(Recorded data)

** start **

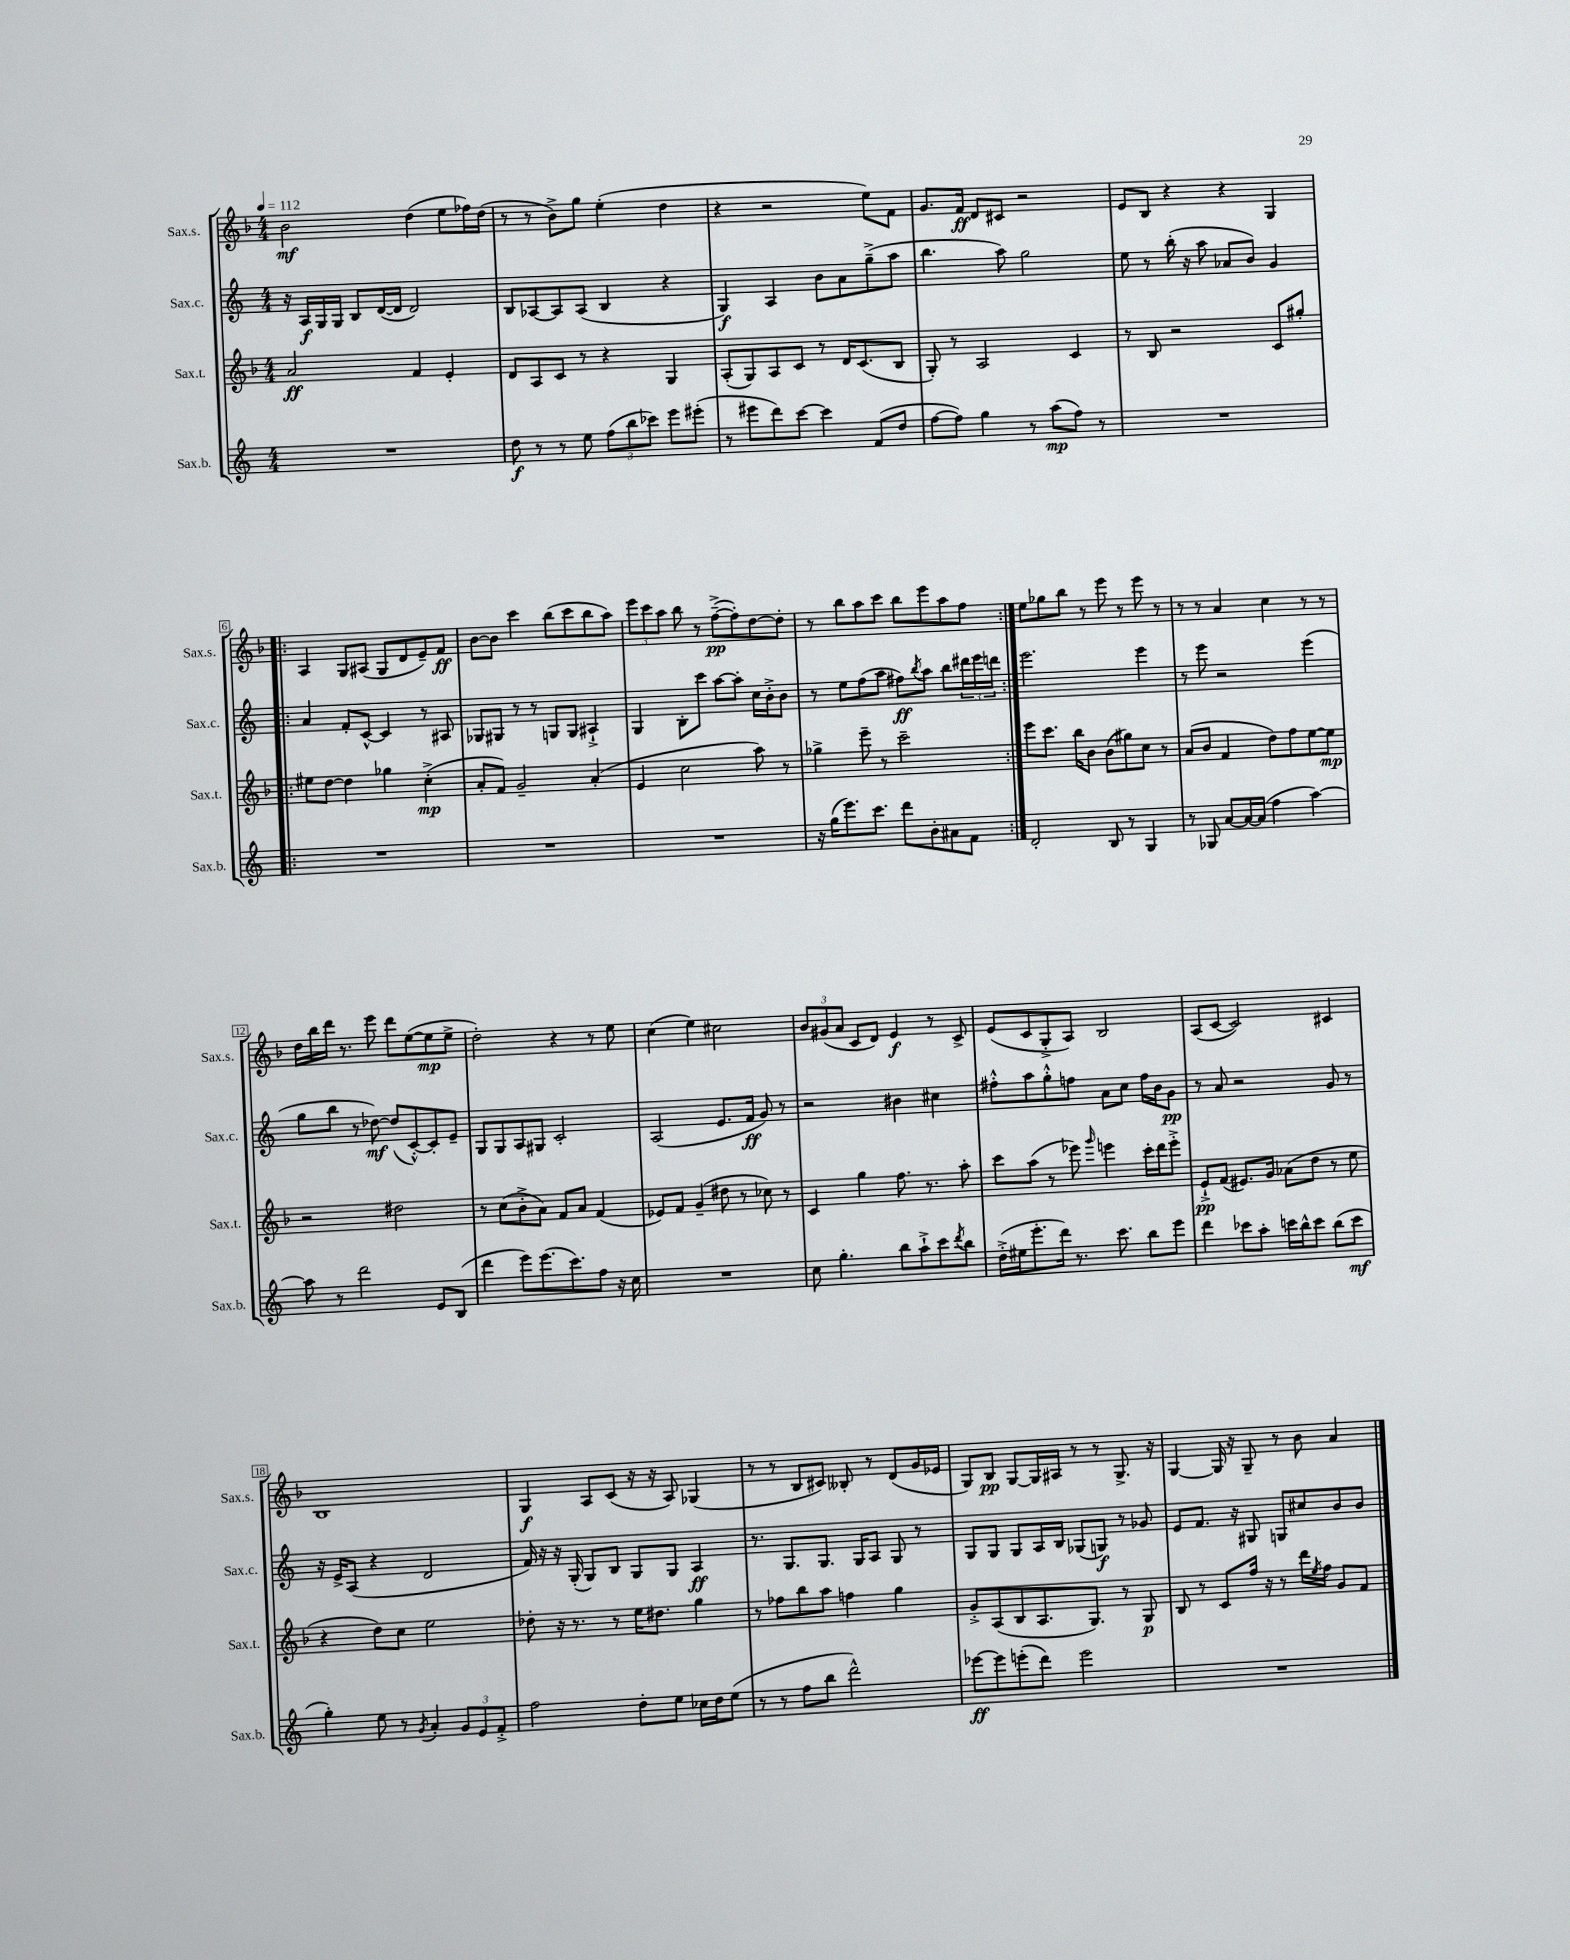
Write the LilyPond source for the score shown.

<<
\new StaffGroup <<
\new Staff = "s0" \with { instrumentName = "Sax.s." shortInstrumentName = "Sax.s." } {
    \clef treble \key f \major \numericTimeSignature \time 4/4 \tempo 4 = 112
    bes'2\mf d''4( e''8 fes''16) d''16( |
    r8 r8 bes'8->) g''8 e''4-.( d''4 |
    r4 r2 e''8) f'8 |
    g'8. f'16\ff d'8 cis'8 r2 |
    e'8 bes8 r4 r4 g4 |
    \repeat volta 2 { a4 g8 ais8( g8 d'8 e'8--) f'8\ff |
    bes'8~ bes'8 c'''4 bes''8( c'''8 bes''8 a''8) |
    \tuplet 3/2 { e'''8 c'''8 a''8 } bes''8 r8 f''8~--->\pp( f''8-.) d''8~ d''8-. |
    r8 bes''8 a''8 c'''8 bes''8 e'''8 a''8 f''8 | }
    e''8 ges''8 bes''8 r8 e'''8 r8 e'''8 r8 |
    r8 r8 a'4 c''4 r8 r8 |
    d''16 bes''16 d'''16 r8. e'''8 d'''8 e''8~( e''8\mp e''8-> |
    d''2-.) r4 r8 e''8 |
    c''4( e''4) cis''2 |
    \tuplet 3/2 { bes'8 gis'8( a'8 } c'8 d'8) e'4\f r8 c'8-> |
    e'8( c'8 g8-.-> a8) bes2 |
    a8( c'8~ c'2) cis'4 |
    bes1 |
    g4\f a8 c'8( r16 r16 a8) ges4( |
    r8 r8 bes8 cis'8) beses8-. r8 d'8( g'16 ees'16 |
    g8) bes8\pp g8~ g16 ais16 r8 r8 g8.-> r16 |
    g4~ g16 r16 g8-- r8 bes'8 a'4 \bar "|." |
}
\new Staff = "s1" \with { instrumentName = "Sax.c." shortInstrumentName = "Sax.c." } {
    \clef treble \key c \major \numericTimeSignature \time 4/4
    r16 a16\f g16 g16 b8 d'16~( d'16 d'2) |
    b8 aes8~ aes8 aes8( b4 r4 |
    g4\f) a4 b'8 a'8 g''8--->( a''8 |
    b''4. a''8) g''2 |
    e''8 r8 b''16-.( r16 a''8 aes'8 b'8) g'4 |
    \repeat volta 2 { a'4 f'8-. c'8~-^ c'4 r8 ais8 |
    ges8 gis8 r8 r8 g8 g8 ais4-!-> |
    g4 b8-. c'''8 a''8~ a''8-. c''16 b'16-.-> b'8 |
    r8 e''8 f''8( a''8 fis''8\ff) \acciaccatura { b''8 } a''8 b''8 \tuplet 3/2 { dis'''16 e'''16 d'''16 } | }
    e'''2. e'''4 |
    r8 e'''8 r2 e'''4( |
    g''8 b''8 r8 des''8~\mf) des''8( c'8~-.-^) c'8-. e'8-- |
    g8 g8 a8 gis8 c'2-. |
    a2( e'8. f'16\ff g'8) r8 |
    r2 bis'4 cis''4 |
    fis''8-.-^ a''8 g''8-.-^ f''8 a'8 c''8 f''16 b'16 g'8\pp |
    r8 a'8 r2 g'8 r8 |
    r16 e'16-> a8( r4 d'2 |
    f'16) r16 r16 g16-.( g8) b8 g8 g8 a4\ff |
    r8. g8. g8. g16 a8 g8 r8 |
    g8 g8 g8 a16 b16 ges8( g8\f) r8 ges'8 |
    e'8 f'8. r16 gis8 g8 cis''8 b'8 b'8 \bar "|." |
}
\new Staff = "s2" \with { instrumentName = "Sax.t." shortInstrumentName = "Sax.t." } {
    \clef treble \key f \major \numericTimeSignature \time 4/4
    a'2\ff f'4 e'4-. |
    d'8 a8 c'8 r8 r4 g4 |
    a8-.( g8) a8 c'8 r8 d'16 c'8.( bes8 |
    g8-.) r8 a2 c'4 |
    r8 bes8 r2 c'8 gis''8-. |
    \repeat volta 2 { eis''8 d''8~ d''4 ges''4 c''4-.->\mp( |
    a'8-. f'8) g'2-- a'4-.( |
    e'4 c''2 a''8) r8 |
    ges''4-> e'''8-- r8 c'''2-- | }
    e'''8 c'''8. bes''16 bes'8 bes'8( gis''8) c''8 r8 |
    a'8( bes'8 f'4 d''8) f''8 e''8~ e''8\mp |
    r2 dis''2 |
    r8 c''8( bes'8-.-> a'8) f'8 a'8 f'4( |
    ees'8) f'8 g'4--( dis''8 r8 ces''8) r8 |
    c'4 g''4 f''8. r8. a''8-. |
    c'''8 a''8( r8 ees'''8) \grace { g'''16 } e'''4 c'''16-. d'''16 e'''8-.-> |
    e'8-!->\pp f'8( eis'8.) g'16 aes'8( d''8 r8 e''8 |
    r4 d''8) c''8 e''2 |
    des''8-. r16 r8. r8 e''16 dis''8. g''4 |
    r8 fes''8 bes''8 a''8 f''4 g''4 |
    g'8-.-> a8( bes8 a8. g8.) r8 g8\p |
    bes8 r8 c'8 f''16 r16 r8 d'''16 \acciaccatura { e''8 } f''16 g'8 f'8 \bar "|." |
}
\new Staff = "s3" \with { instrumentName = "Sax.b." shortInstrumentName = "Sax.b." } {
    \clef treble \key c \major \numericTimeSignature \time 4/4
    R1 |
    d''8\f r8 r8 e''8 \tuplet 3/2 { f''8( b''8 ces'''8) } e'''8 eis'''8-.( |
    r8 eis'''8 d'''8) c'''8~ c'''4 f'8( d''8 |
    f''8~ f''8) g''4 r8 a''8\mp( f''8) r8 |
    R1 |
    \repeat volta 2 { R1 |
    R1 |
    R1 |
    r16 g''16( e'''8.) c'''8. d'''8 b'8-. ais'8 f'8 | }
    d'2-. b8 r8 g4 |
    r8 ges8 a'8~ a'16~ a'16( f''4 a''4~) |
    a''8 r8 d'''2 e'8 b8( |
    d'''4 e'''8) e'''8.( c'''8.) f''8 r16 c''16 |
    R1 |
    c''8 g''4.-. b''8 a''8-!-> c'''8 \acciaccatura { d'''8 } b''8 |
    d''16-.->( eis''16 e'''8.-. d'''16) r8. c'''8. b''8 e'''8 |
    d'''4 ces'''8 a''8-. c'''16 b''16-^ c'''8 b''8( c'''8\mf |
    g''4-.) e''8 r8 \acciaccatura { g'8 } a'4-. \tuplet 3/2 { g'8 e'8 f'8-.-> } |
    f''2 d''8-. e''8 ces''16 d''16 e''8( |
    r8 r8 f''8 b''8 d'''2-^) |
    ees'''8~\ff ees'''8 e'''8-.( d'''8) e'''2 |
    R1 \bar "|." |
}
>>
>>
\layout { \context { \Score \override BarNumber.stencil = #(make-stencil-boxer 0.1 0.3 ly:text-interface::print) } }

** end **
** start **

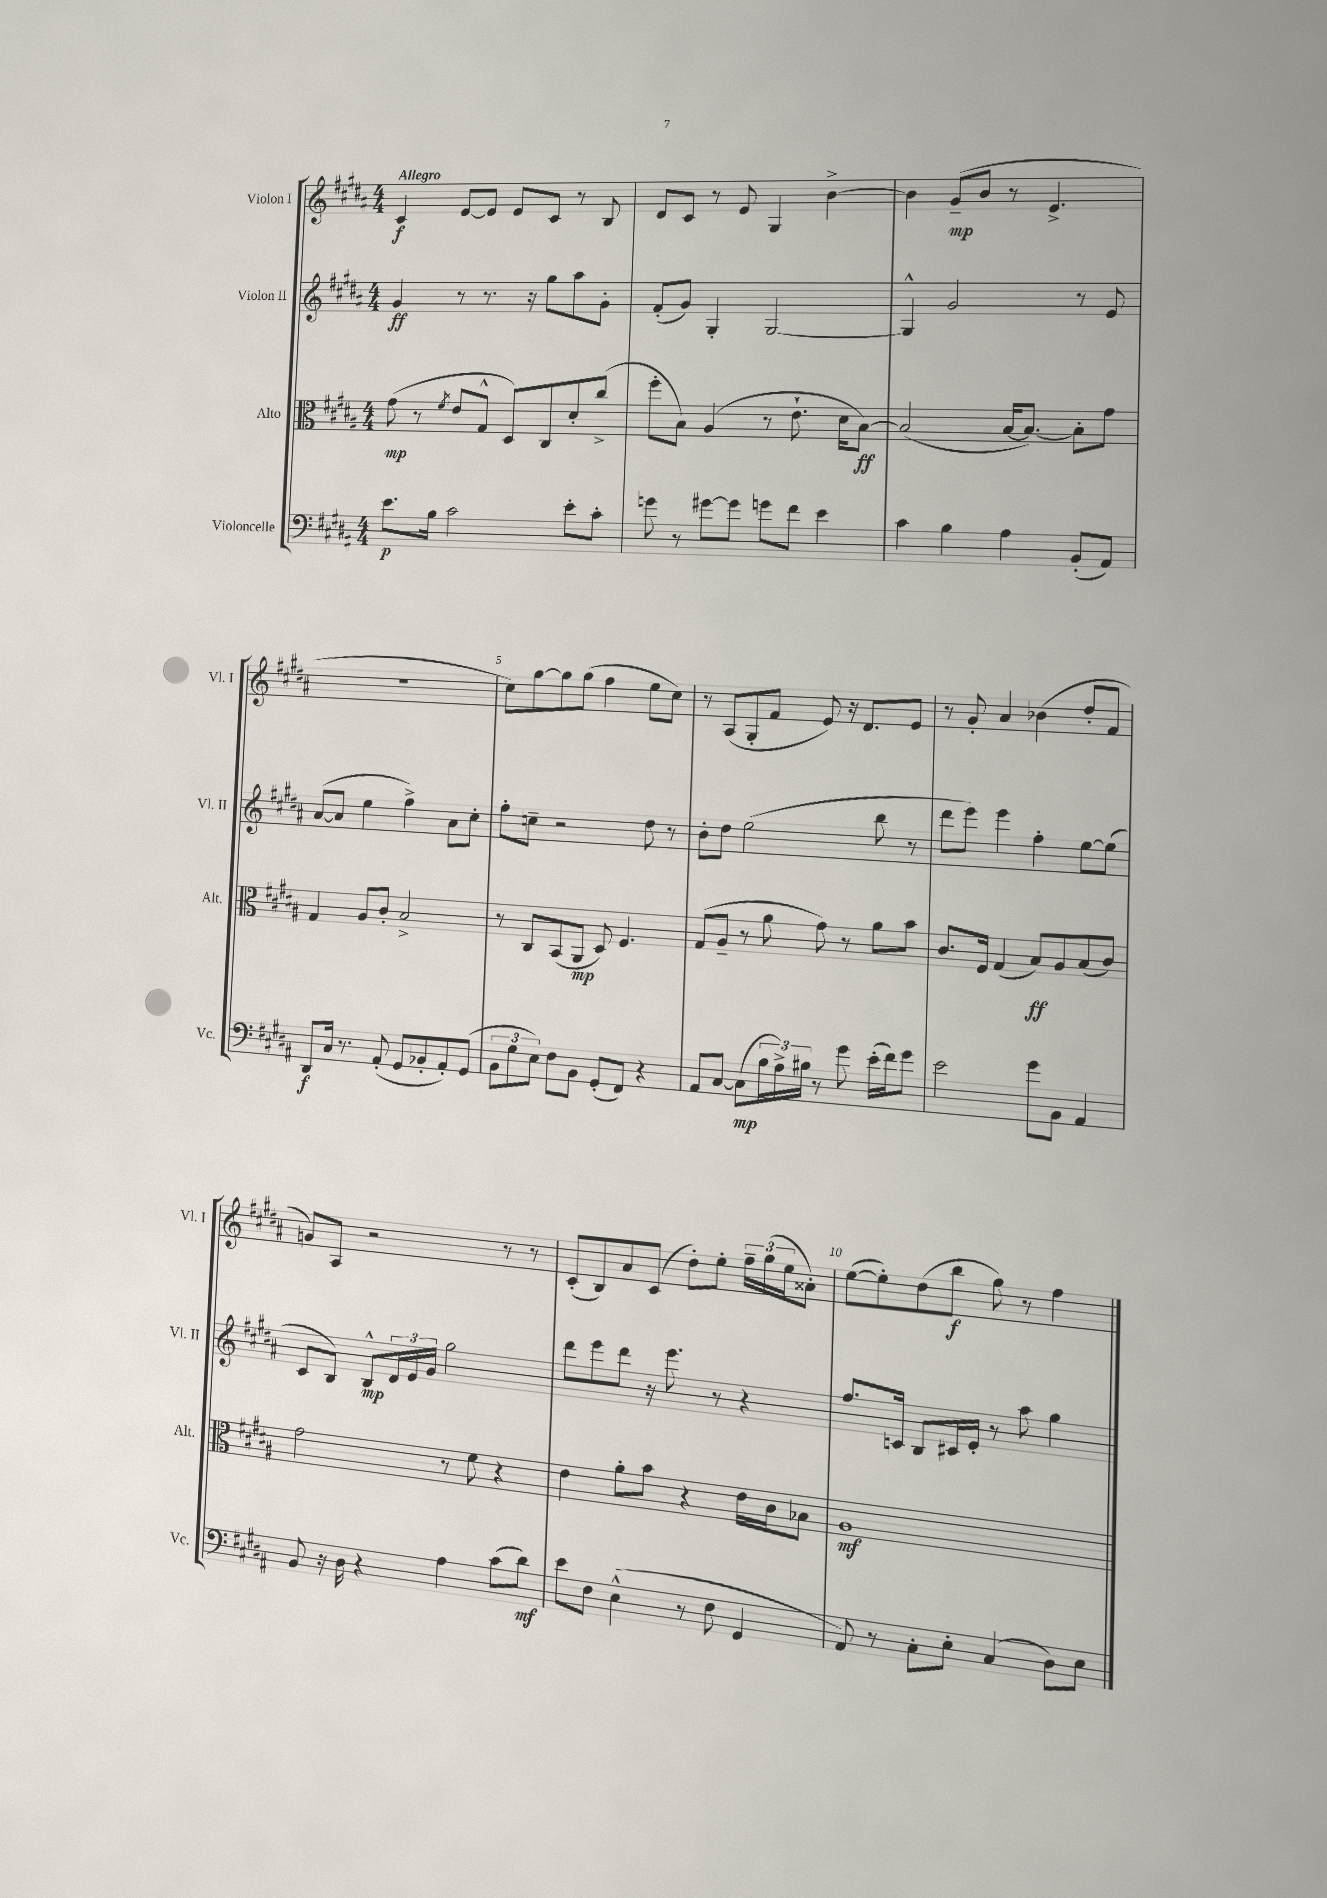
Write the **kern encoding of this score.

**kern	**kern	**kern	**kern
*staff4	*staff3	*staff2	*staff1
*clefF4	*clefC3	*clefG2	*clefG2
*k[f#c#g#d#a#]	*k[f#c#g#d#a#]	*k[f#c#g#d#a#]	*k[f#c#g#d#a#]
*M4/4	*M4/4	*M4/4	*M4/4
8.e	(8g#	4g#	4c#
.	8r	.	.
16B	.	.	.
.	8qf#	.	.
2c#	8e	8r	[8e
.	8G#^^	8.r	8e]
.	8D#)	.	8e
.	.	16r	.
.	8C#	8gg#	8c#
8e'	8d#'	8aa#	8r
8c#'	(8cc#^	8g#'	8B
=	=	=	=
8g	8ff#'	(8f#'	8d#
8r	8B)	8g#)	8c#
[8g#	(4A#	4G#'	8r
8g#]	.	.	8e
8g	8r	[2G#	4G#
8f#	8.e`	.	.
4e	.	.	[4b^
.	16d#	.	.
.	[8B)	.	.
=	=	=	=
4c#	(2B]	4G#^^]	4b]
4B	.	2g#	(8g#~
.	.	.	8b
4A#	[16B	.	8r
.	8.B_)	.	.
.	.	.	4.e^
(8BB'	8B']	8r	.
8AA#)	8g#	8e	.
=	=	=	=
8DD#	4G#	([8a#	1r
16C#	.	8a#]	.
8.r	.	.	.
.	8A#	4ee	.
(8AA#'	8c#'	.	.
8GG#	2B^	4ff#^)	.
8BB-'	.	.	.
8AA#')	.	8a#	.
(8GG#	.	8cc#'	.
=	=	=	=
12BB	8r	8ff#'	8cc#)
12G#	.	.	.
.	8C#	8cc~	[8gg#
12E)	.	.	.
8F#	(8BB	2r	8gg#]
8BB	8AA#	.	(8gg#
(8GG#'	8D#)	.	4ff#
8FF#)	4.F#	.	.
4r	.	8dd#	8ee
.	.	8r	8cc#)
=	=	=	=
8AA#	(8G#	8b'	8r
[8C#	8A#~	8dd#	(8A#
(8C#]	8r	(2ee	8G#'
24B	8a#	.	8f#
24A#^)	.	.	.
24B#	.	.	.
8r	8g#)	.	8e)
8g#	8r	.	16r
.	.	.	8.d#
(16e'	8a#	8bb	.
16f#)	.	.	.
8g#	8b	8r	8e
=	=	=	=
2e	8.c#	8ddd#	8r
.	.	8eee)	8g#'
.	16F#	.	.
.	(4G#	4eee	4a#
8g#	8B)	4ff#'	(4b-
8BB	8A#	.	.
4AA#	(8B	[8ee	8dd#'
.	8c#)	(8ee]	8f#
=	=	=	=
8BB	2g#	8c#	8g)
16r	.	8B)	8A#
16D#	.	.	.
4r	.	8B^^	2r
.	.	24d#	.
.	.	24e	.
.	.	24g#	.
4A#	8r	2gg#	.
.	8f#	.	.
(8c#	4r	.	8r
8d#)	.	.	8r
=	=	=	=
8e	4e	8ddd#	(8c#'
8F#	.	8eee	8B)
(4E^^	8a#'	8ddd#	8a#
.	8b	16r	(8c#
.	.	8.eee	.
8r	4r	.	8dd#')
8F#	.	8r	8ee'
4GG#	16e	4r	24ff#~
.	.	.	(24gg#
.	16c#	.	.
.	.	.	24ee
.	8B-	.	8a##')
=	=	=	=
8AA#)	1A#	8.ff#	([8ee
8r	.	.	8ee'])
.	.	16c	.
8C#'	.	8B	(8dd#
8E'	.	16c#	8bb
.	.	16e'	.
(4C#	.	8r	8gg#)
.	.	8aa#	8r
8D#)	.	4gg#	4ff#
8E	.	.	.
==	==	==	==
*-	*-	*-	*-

** end **

• _Goal of the exercise_
Please count the lines in the rows above that contain the string "Write", with case counting, and give only that number.

• _Complete output_
2